About this task:
Repeat the records word for word, excluding any picture.

(Data extracted from a collection)
= Beginning of Section =

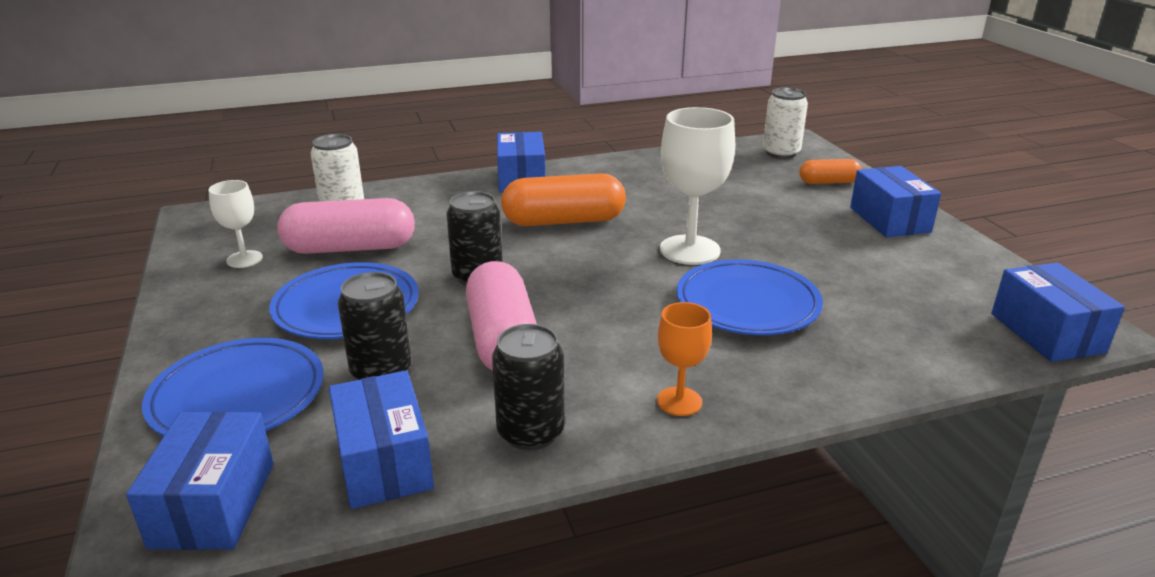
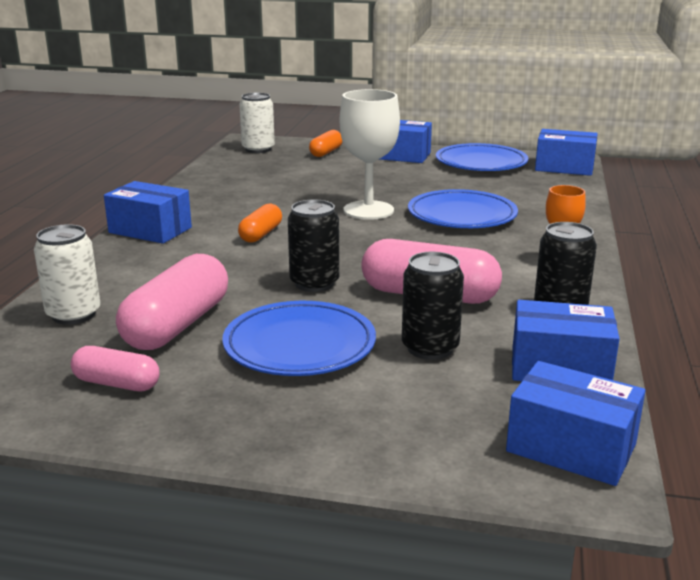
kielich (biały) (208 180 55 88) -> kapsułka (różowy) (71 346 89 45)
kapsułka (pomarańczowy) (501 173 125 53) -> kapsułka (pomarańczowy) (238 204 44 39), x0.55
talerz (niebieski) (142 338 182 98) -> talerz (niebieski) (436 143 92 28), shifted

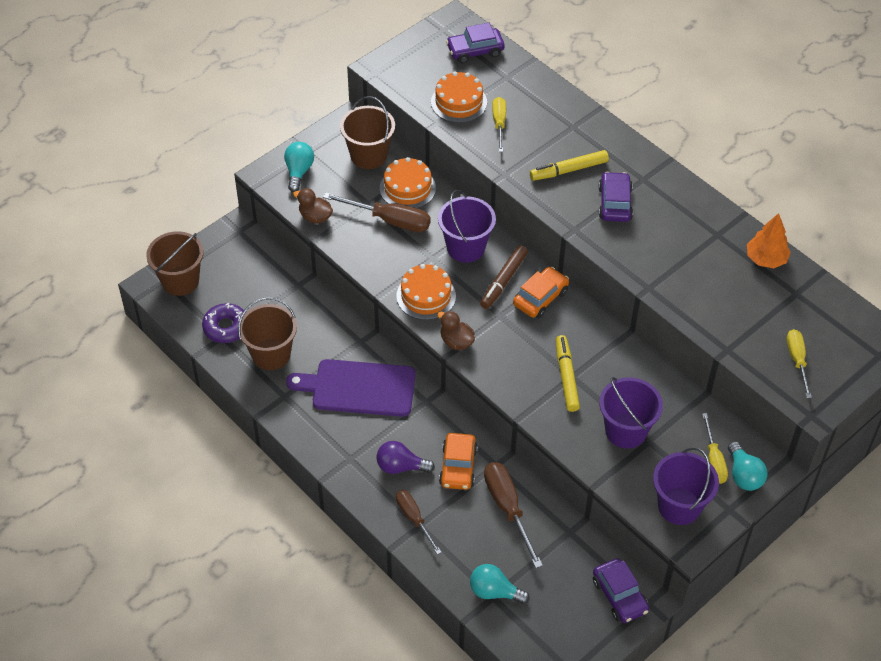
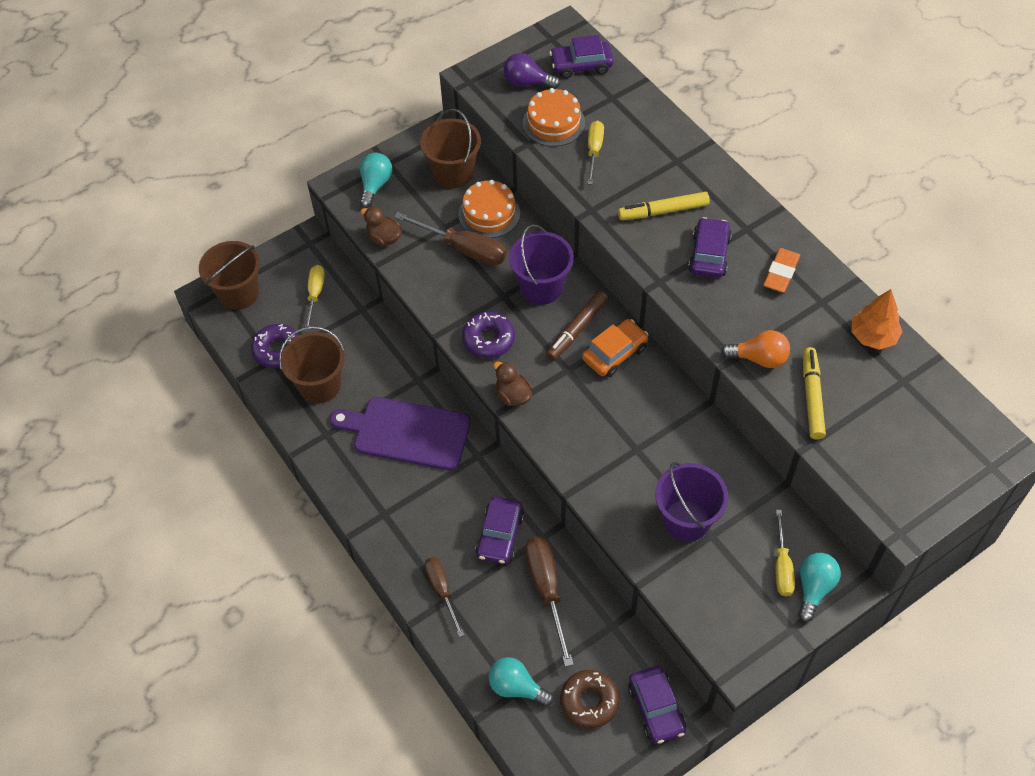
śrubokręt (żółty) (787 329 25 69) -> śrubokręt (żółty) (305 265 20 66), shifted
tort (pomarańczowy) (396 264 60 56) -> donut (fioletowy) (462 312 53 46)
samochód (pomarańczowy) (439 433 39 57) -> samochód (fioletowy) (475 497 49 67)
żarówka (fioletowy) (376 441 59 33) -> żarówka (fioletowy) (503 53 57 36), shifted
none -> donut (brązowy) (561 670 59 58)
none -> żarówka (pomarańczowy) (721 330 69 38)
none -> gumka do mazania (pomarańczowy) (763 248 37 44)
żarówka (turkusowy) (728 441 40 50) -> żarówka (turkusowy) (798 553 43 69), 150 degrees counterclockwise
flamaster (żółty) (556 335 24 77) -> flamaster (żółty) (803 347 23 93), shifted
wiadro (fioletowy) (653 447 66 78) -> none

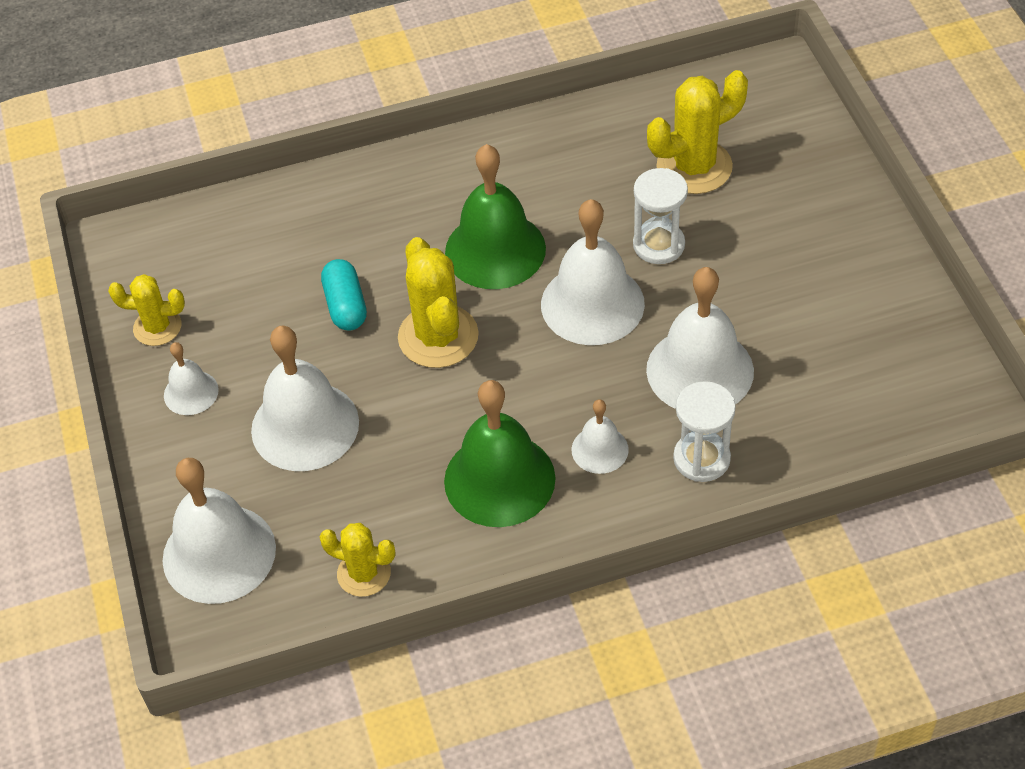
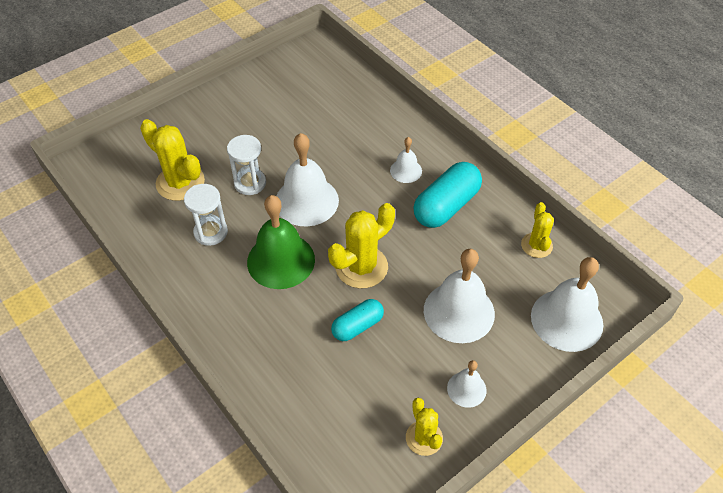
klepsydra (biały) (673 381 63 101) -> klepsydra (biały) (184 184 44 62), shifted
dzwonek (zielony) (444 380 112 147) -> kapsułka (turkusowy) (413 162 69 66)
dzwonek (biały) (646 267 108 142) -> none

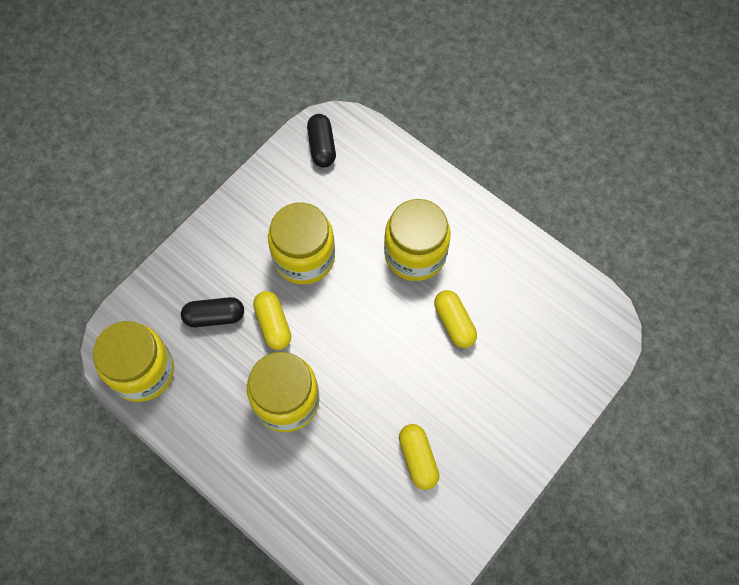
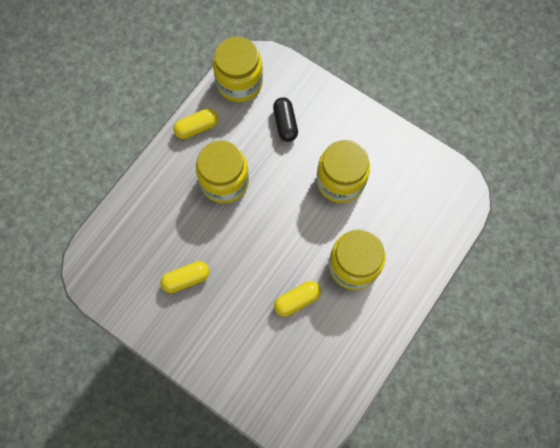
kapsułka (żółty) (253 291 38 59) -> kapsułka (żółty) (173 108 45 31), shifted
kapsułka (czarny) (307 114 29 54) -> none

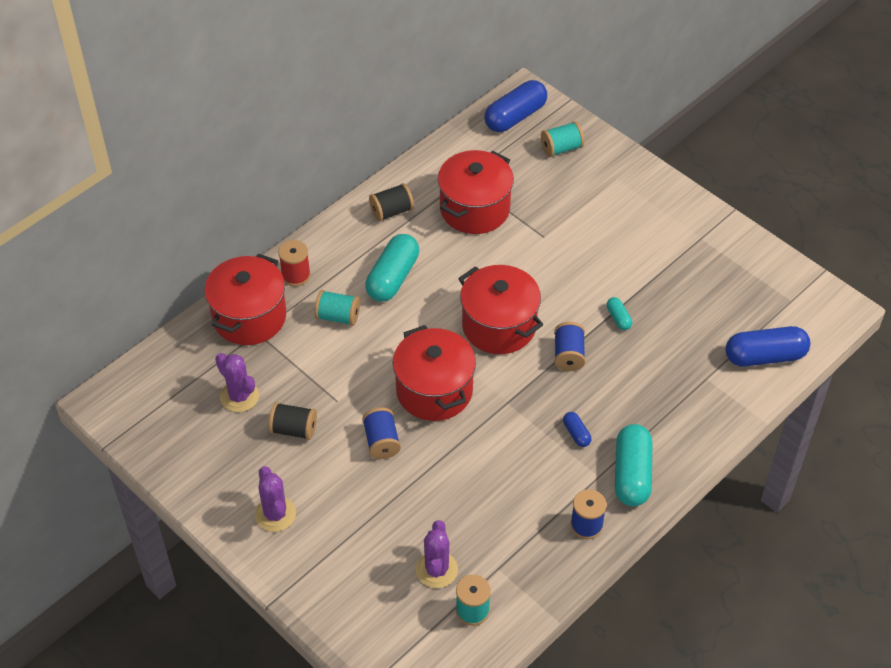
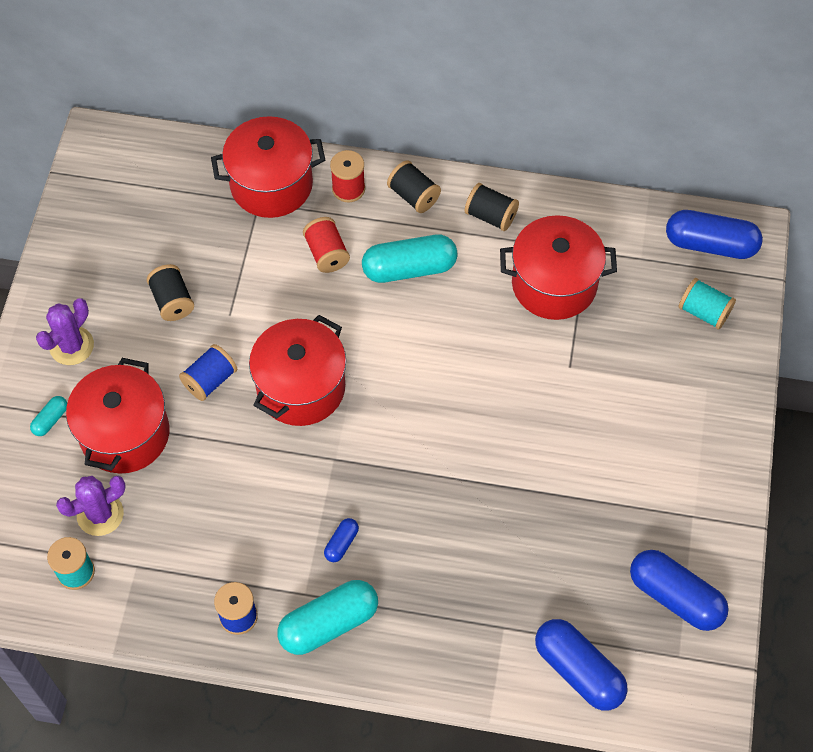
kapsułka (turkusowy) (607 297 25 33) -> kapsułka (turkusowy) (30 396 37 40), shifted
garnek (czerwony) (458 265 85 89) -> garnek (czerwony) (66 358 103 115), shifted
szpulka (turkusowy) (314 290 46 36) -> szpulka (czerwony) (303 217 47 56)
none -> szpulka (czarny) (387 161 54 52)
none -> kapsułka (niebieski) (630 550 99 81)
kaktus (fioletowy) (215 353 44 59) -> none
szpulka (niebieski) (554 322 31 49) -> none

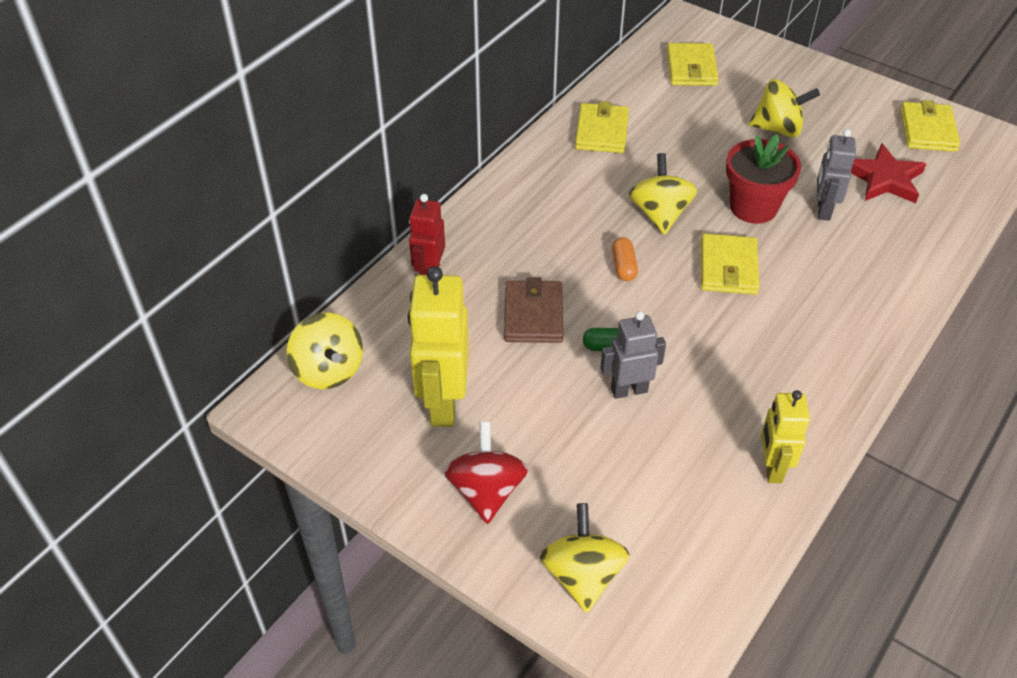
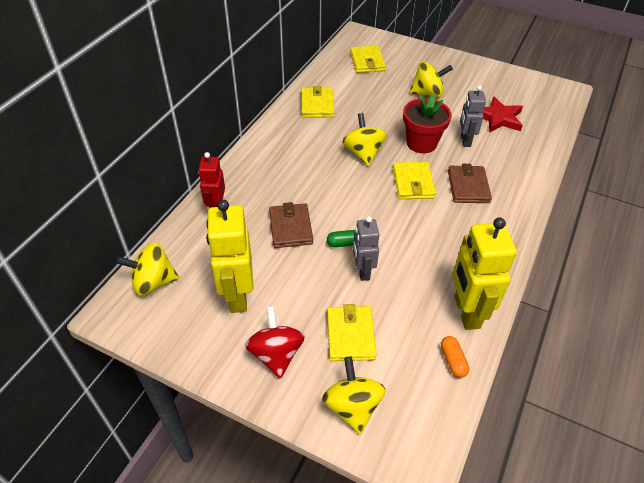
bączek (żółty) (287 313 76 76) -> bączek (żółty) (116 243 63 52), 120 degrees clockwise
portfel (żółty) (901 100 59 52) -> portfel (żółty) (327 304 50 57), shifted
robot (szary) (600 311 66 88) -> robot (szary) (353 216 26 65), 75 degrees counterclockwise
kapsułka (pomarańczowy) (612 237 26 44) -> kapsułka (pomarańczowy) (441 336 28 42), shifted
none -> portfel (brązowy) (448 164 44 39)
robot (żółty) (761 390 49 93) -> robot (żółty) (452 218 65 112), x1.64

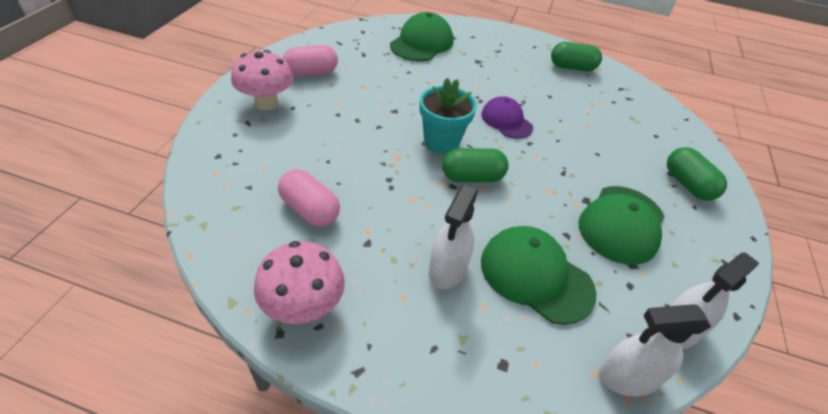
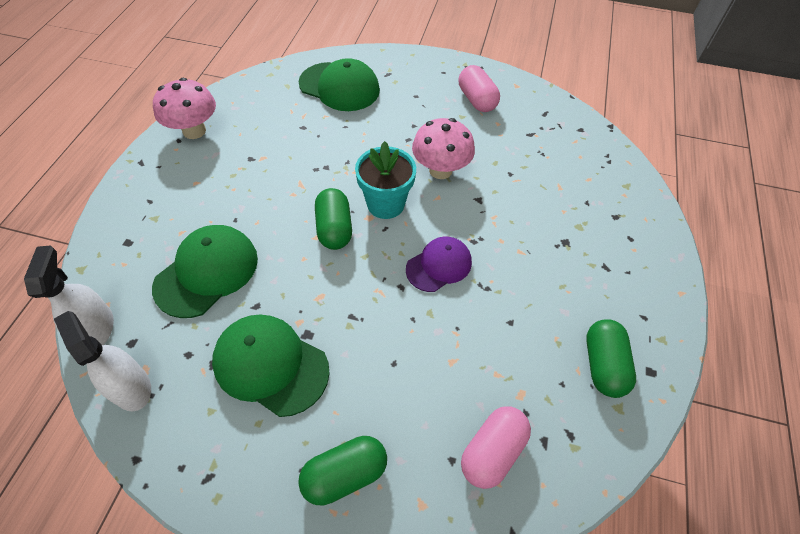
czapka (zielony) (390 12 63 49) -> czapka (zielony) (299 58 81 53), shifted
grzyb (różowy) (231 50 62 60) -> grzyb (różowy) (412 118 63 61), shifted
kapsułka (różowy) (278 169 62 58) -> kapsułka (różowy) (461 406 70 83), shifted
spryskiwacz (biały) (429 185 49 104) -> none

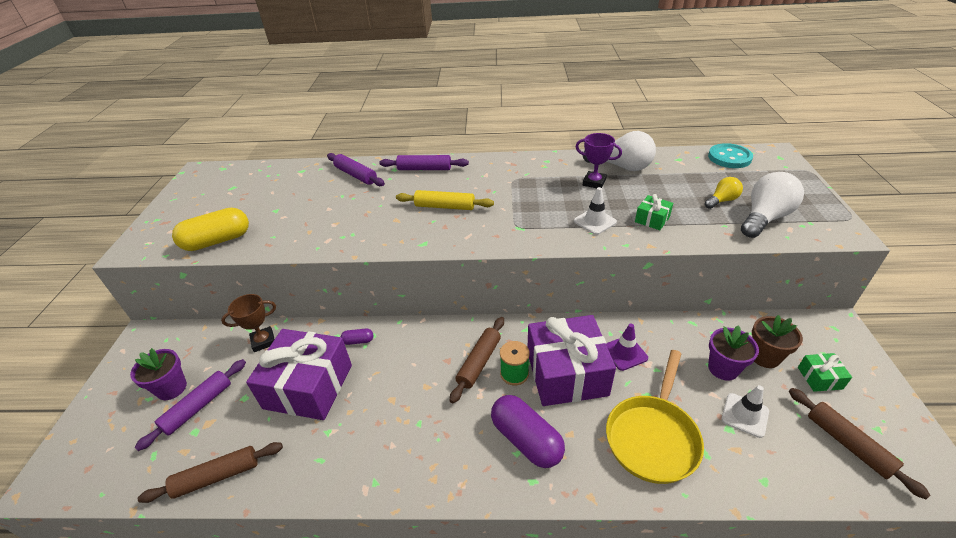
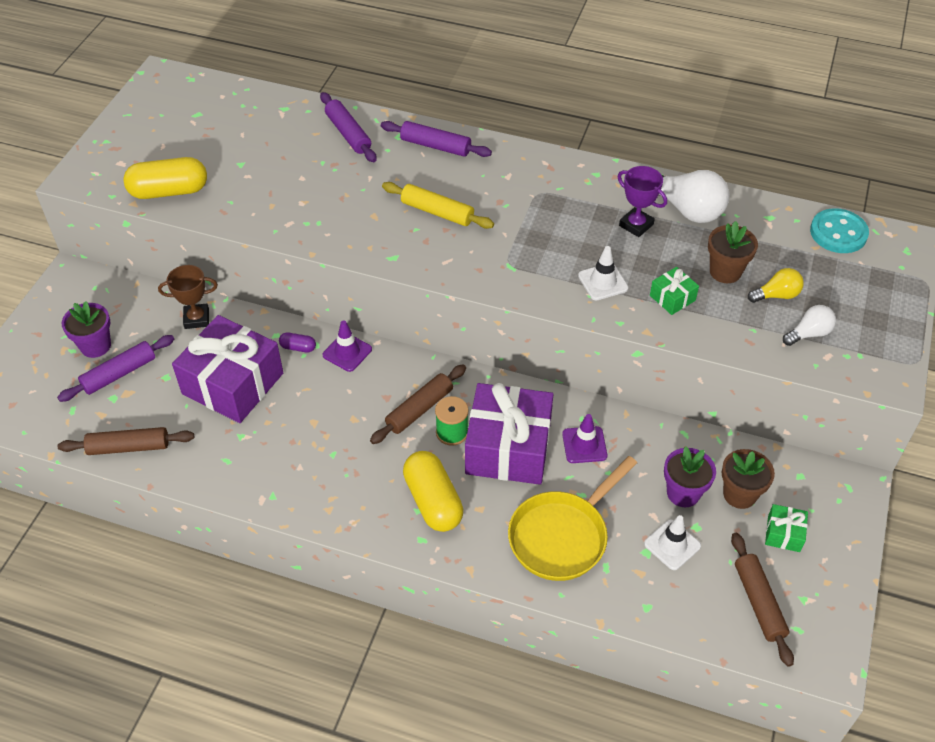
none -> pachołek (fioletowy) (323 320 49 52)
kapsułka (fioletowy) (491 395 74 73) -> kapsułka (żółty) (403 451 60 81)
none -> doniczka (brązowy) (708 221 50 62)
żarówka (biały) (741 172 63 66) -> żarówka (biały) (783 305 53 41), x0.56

= End of Section =

Task solution:
kielich (biały) (208 180 55 88) -> kapsułka (różowy) (71 346 89 45)
kapsułka (pomarańczowy) (501 173 125 53) -> kapsułka (pomarańczowy) (238 204 44 39), x0.55
talerz (niebieski) (142 338 182 98) -> talerz (niebieski) (436 143 92 28), shifted

śrubokręt (żółty) (787 329 25 69) -> śrubokręt (żółty) (305 265 20 66), shifted
tort (pomarańczowy) (396 264 60 56) -> donut (fioletowy) (462 312 53 46)
samochód (pomarańczowy) (439 433 39 57) -> samochód (fioletowy) (475 497 49 67)
żarówka (fioletowy) (376 441 59 33) -> żarówka (fioletowy) (503 53 57 36), shifted
none -> donut (brązowy) (561 670 59 58)
none -> żarówka (pomarańczowy) (721 330 69 38)
none -> gumka do mazania (pomarańczowy) (763 248 37 44)
żarówka (turkusowy) (728 441 40 50) -> żarówka (turkusowy) (798 553 43 69), 150 degrees counterclockwise
flamaster (żółty) (556 335 24 77) -> flamaster (żółty) (803 347 23 93), shifted
wiadro (fioletowy) (653 447 66 78) -> none

klepsydra (biały) (673 381 63 101) -> klepsydra (biały) (184 184 44 62), shifted
dzwonek (zielony) (444 380 112 147) -> kapsułka (turkusowy) (413 162 69 66)
dzwonek (biały) (646 267 108 142) -> none

kapsułka (żółty) (253 291 38 59) -> kapsułka (żółty) (173 108 45 31), shifted
kapsułka (czarny) (307 114 29 54) -> none

kapsułka (turkusowy) (607 297 25 33) -> kapsułka (turkusowy) (30 396 37 40), shifted
garnek (czerwony) (458 265 85 89) -> garnek (czerwony) (66 358 103 115), shifted
szpulka (turkusowy) (314 290 46 36) -> szpulka (czerwony) (303 217 47 56)
none -> szpulka (czarny) (387 161 54 52)
none -> kapsułka (niebieski) (630 550 99 81)
kaktus (fioletowy) (215 353 44 59) -> none
szpulka (niebieski) (554 322 31 49) -> none

bączek (żółty) (287 313 76 76) -> bączek (żółty) (116 243 63 52), 120 degrees clockwise
portfel (żółty) (901 100 59 52) -> portfel (żółty) (327 304 50 57), shifted
robot (szary) (600 311 66 88) -> robot (szary) (353 216 26 65), 75 degrees counterclockwise
kapsułka (pomarańczowy) (612 237 26 44) -> kapsułka (pomarańczowy) (441 336 28 42), shifted
none -> portfel (brązowy) (448 164 44 39)
robot (żółty) (761 390 49 93) -> robot (żółty) (452 218 65 112), x1.64

czapka (zielony) (390 12 63 49) -> czapka (zielony) (299 58 81 53), shifted
grzyb (różowy) (231 50 62 60) -> grzyb (różowy) (412 118 63 61), shifted
kapsułka (różowy) (278 169 62 58) -> kapsułka (różowy) (461 406 70 83), shifted
spryskiwacz (biały) (429 185 49 104) -> none

none -> pachołek (fioletowy) (323 320 49 52)
kapsułka (fioletowy) (491 395 74 73) -> kapsułka (żółty) (403 451 60 81)
none -> doniczka (brązowy) (708 221 50 62)
żarówka (biały) (741 172 63 66) -> żarówka (biały) (783 305 53 41), x0.56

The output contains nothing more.